## Begin

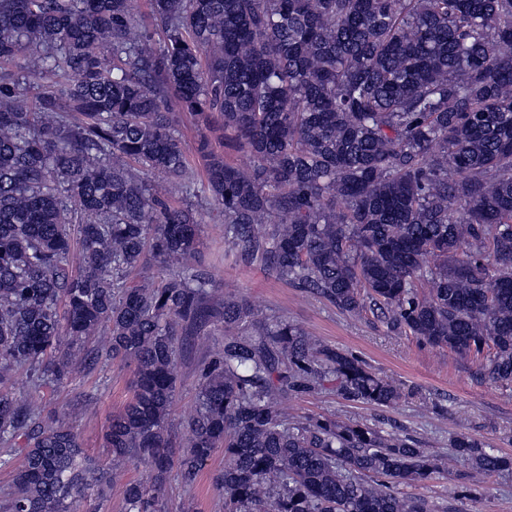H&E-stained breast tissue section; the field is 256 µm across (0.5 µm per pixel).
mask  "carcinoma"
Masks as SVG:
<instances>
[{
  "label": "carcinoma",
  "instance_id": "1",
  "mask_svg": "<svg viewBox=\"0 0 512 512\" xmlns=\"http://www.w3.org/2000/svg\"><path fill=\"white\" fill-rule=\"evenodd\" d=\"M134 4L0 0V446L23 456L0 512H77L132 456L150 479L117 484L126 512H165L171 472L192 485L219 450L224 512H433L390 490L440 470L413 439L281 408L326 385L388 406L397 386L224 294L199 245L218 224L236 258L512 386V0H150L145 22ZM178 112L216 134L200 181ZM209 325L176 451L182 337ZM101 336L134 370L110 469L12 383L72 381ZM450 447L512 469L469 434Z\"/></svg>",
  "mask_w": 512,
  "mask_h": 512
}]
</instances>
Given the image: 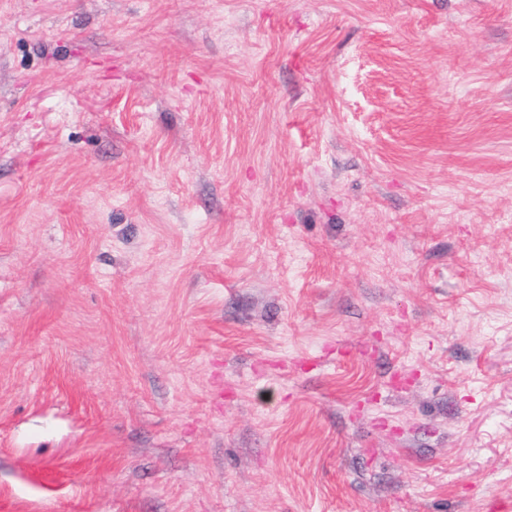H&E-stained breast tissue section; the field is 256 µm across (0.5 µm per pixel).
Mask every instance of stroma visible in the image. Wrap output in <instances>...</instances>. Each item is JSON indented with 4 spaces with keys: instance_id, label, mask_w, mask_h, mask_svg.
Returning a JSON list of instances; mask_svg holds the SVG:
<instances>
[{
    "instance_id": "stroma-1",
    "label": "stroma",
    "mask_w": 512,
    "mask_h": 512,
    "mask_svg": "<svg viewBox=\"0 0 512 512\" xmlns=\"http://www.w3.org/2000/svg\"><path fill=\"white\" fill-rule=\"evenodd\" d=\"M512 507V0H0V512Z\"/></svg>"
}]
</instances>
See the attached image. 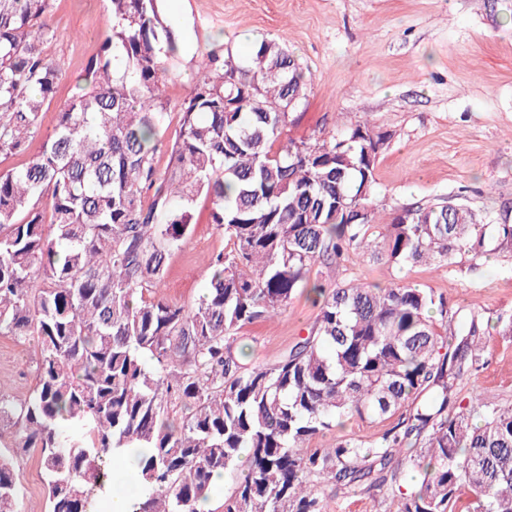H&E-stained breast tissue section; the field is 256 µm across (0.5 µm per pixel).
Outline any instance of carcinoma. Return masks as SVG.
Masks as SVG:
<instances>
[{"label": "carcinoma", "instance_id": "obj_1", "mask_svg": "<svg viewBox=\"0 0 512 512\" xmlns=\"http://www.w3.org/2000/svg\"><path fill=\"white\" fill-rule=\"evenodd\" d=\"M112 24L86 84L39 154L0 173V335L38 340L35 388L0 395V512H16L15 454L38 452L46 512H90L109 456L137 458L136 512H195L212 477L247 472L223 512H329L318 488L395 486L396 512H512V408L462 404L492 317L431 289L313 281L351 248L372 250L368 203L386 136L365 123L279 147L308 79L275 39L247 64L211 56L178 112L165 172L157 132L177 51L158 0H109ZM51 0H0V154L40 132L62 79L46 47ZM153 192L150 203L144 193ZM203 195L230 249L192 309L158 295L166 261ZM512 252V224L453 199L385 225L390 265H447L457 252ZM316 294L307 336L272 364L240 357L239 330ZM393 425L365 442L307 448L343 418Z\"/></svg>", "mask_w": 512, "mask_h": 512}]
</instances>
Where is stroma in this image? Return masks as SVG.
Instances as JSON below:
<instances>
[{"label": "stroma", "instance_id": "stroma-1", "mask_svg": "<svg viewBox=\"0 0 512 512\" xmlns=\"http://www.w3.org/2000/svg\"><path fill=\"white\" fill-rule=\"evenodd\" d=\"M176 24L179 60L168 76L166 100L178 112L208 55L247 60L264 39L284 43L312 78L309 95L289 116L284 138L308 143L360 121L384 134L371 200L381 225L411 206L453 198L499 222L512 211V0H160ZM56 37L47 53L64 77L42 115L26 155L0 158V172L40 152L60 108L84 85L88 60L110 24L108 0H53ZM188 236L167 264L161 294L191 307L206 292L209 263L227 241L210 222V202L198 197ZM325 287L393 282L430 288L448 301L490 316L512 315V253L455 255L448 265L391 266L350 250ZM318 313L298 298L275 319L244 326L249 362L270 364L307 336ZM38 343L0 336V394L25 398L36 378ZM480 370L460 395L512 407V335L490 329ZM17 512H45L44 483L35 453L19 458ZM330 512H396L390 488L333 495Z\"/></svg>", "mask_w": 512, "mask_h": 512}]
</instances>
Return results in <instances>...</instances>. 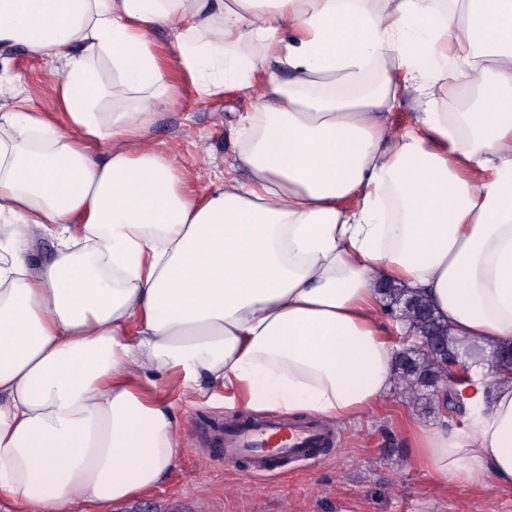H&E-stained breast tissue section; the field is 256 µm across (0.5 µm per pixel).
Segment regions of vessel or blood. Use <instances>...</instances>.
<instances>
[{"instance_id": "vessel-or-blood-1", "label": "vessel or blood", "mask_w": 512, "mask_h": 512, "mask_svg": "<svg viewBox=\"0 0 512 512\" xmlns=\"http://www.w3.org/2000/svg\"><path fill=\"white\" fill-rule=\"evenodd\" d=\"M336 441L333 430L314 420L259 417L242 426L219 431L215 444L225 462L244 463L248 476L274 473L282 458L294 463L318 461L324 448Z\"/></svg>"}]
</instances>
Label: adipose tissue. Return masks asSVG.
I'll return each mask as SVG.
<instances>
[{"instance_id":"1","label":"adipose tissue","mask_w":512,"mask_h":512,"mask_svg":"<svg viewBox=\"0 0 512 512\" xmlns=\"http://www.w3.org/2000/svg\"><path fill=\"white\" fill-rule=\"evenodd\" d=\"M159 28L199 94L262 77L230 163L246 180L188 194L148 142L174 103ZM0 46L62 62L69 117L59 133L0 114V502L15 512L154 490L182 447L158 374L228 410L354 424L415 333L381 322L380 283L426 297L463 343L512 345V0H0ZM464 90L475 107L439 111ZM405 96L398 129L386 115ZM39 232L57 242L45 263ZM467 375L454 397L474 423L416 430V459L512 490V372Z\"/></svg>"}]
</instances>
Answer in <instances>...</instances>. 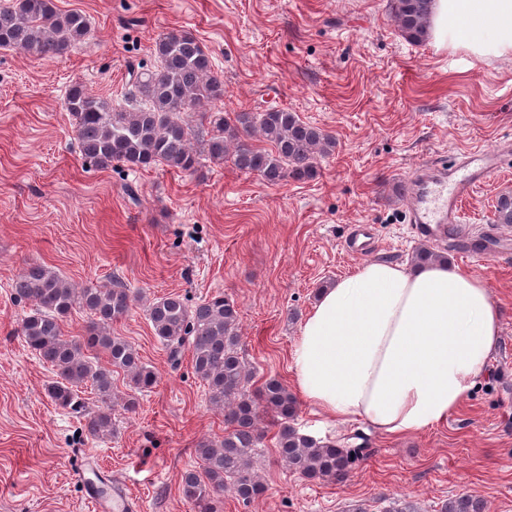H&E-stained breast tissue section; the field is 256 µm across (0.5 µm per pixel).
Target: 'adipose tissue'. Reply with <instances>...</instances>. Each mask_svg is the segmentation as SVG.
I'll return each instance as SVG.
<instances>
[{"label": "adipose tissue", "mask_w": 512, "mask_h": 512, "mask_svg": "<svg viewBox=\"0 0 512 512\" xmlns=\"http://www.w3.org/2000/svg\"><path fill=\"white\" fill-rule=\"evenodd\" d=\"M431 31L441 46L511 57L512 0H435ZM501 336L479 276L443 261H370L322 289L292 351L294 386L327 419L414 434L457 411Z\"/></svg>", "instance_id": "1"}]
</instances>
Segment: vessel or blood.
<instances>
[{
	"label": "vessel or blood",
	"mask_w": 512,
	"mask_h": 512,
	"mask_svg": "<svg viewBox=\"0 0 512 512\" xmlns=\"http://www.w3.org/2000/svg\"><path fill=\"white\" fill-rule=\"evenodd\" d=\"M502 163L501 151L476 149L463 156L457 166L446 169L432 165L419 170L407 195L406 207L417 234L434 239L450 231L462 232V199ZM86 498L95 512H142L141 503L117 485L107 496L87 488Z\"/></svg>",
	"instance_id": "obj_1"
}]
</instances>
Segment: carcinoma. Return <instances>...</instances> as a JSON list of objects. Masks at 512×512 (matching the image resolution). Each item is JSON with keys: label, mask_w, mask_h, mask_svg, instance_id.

## End

▶ _STATED PROBLEM_:
Retype nothing except the lines from the line holding "Segment: vessel or blood." through the last line of the entries, both included.

▶ _TASK ANSWER_:
Segment: vessel or blood.
<instances>
[{
	"label": "vessel or blood",
	"mask_w": 512,
	"mask_h": 512,
	"mask_svg": "<svg viewBox=\"0 0 512 512\" xmlns=\"http://www.w3.org/2000/svg\"><path fill=\"white\" fill-rule=\"evenodd\" d=\"M502 163L501 151L476 149L463 156L457 166L446 169L432 165L419 170L407 195L406 207L417 234L434 239L450 231L462 232V199ZM86 498L95 512H142L141 503L117 485L107 496L87 488Z\"/></svg>",
	"instance_id": "obj_1"
}]
</instances>
Segment: carcinoma. Return <instances>...</instances> as a JSON list of objects. Masks at 512×512 (matching the image resolution). Each item is JSON with keys: label, mask_w, mask_h, mask_svg, instance_id.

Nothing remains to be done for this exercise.